(What is needed):
Going down the data below, set down exactly the line with "gray circle: moved 1 px right, 4 px up" and each line after it through the line with "orange circle: moved 4 px left, 7 px up"; no other lines.

(Material shown):

%%

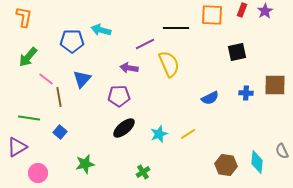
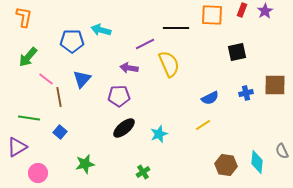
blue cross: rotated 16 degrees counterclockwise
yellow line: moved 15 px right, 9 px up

%%
%%

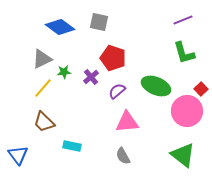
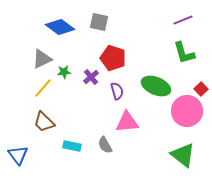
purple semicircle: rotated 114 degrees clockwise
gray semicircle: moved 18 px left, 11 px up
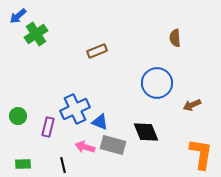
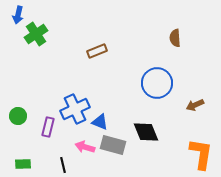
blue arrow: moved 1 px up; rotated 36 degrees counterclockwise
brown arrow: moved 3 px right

%%
%%

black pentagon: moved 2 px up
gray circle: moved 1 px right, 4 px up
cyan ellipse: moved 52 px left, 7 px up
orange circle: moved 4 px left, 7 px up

%%

(Output of the exercise):
gray circle: moved 1 px right, 4 px up
cyan ellipse: moved 52 px left, 7 px up
orange circle: moved 4 px left, 7 px up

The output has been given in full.